Print every record exactly as it appears. Leave the pictures out.

--

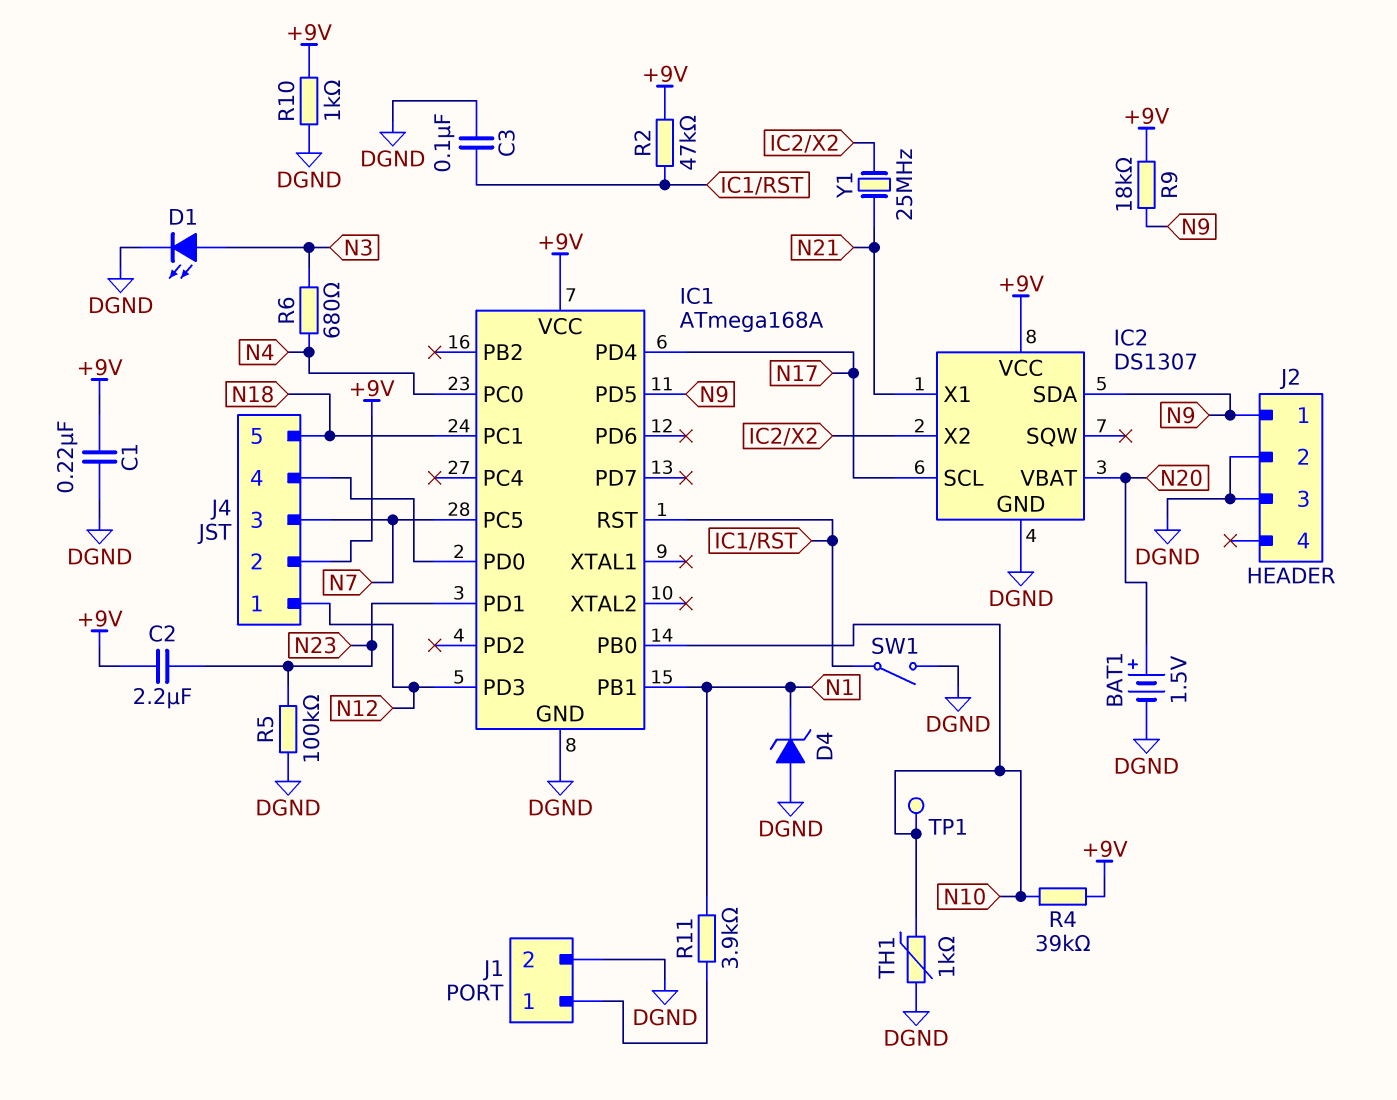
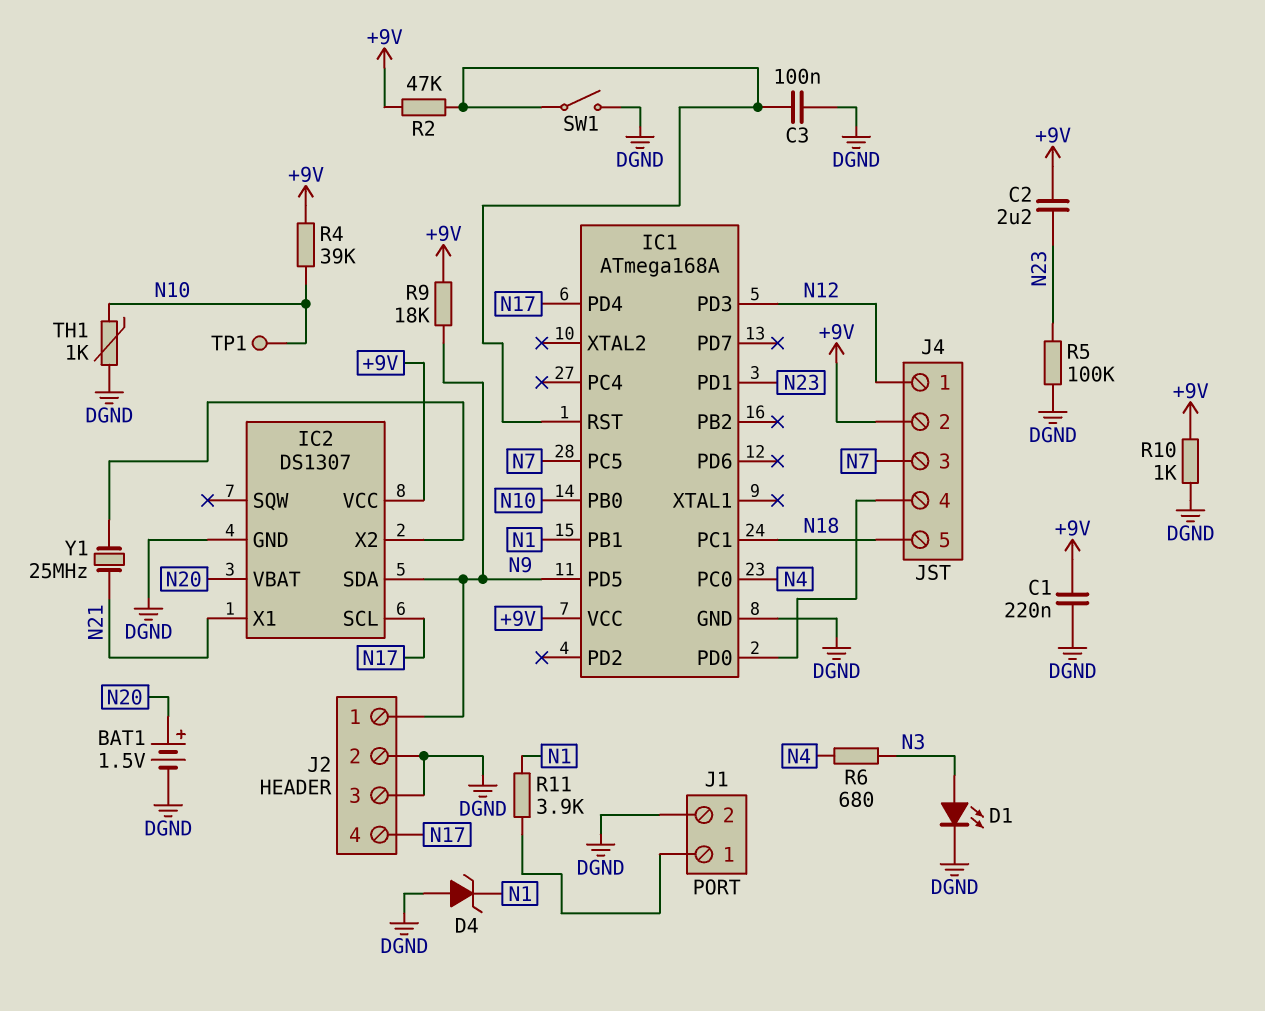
J2 pin 4: none -> N17

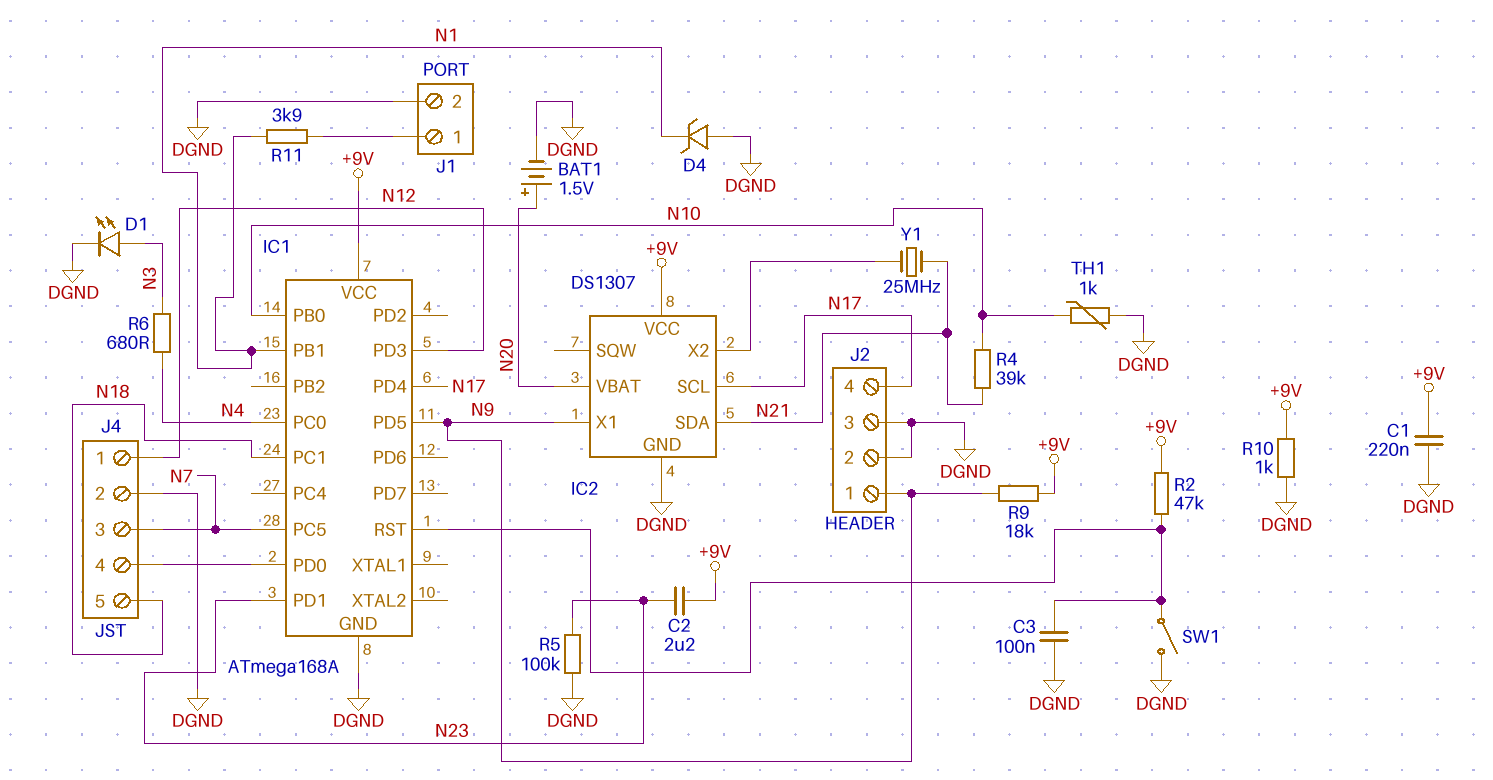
IC2 pin SDA: N9 -> N21
IC2 pin X1: N21 -> N9
J4 pin 2: +9V -> DGND
R4: 39k (+9V, N10) -> 39k (N10, N21)
TP1: test point (N10) -> none

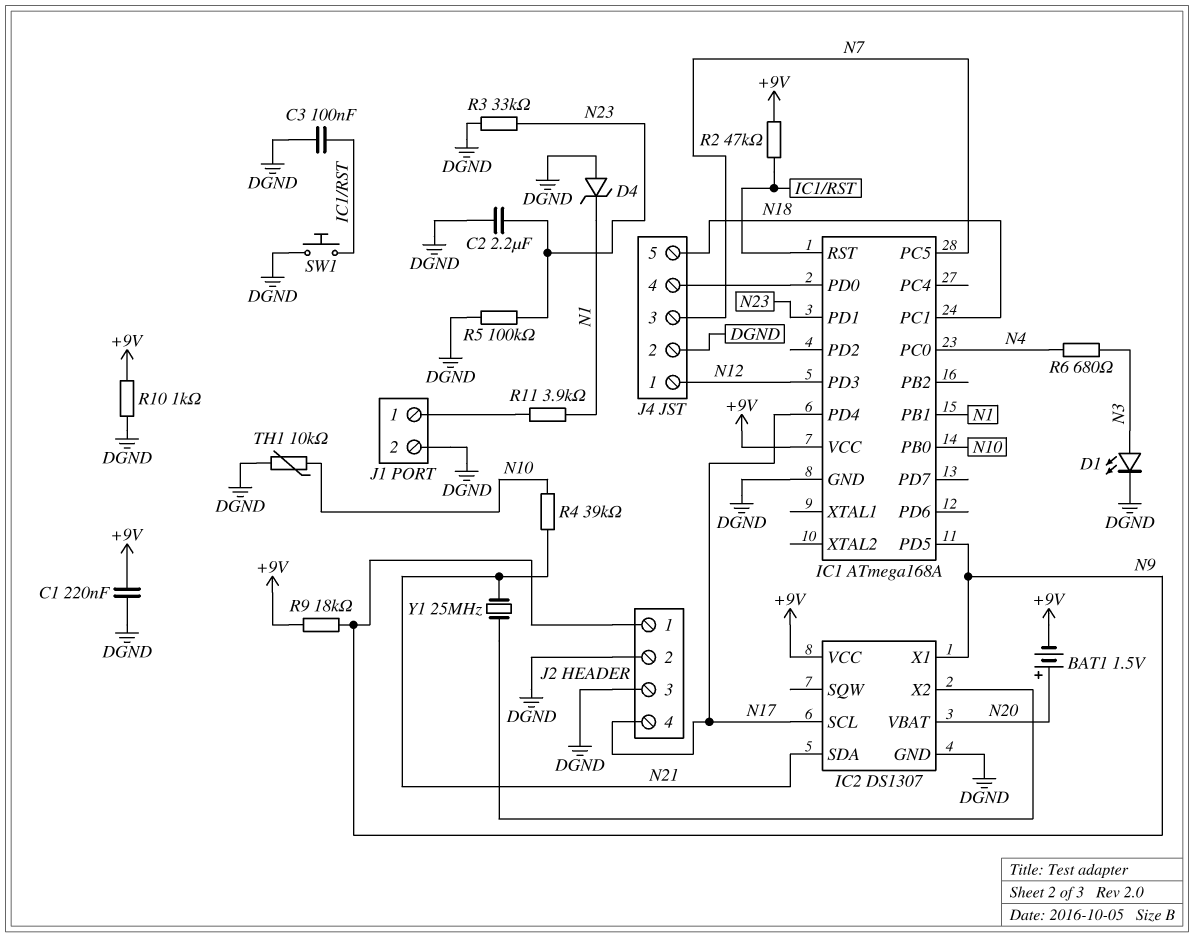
BAT1: 1.5V (plus N20, minus DGND) -> 1.5V (plus N20, minus +9V)
C2: 2.2uF (+9V, N23) -> 2.2uF (DGND, N23)
R3: none -> 33k (DGND, N23)
SW1: switch (DGND, IC1/RST) -> button (DGND, IC1/RST)
TH1: 1k (DGND, N10) -> 10k (DGND, N10)

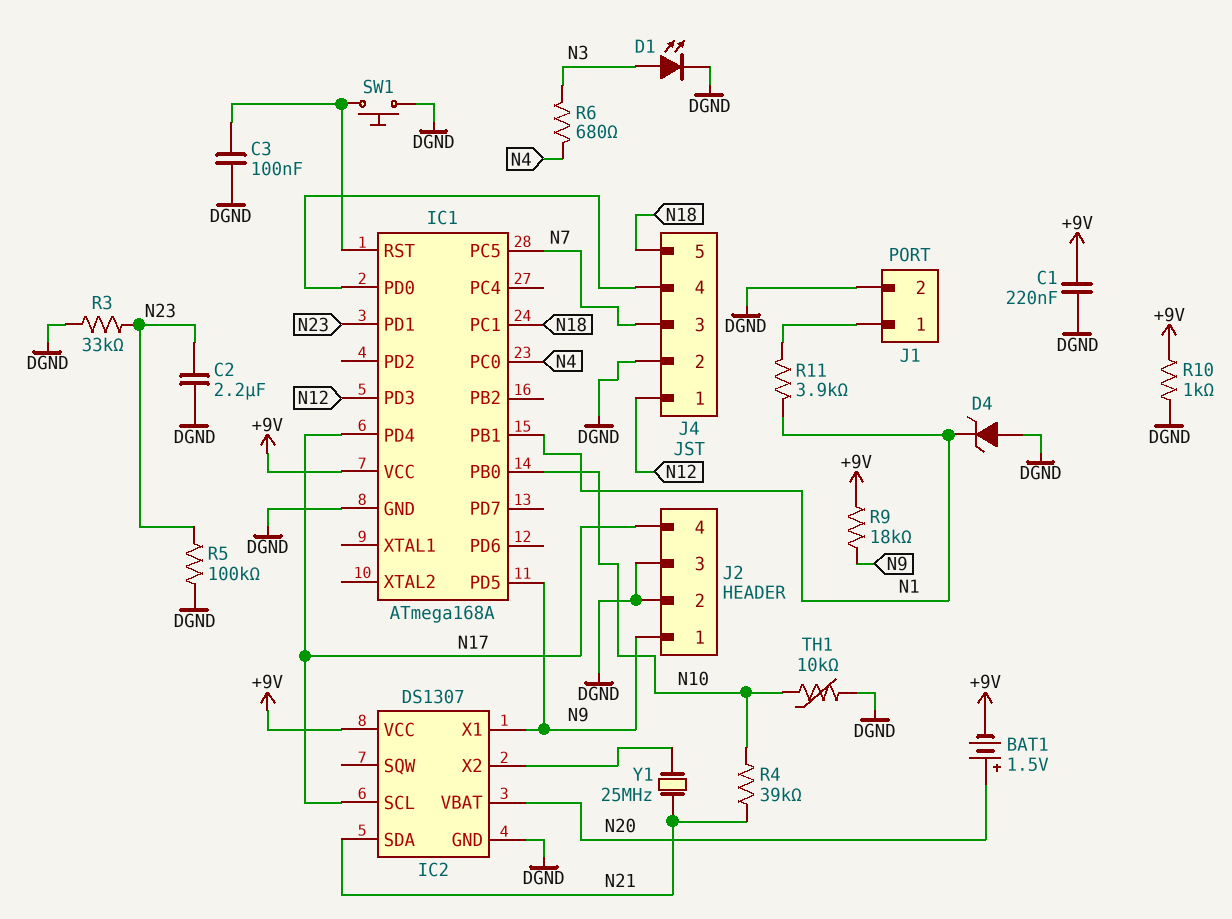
R2: 47k (+9V, IC1/RST) -> none

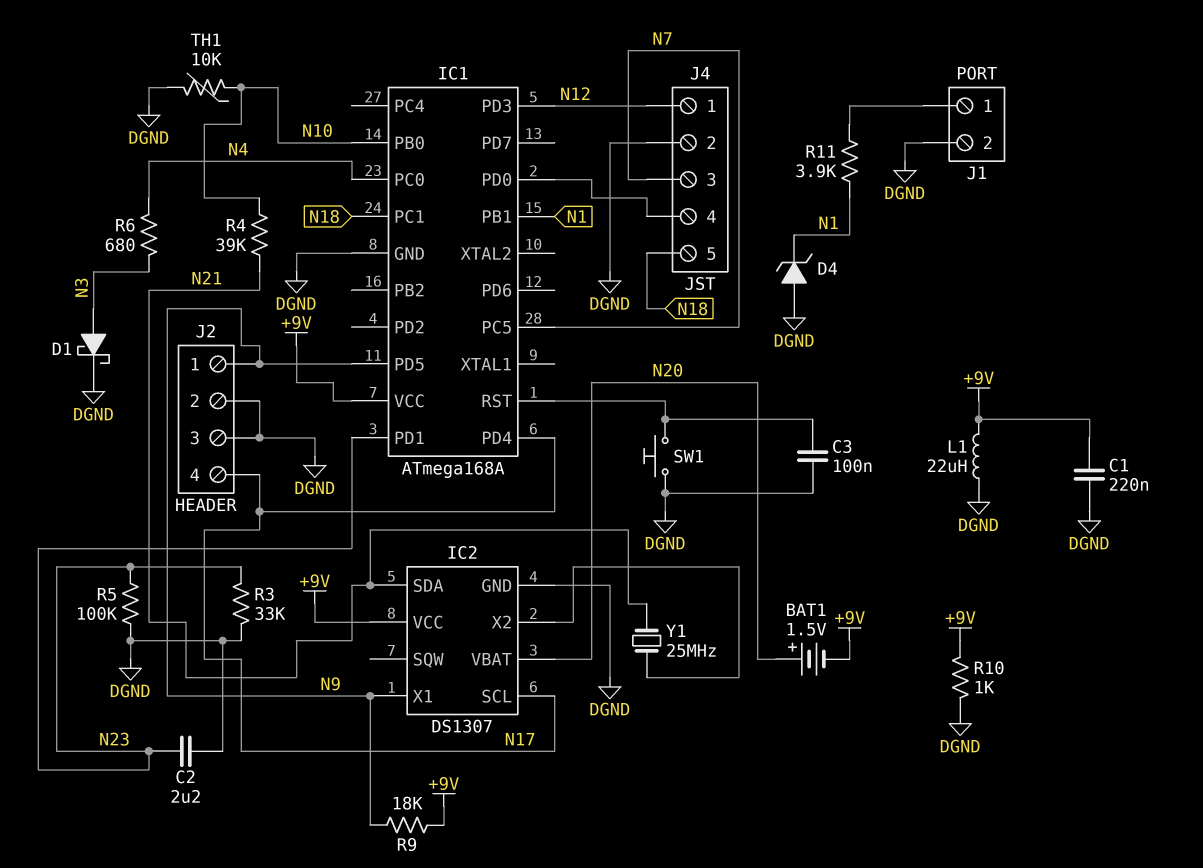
D1: LED (A N3, K DGND) -> schottky (A N3, K DGND)
L1: none -> 22uH (+9V, DGND)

--

WRITTEN REPLY:
J2 pin 4: none -> N17

IC2 pin SDA: N9 -> N21
IC2 pin X1: N21 -> N9
J4 pin 2: +9V -> DGND
R4: 39k (+9V, N10) -> 39k (N10, N21)
TP1: test point (N10) -> none

BAT1: 1.5V (plus N20, minus DGND) -> 1.5V (plus N20, minus +9V)
C2: 2.2uF (+9V, N23) -> 2.2uF (DGND, N23)
R3: none -> 33k (DGND, N23)
SW1: switch (DGND, IC1/RST) -> button (DGND, IC1/RST)
TH1: 1k (DGND, N10) -> 10k (DGND, N10)

R2: 47k (+9V, IC1/RST) -> none

D1: LED (A N3, K DGND) -> schottky (A N3, K DGND)
L1: none -> 22uH (+9V, DGND)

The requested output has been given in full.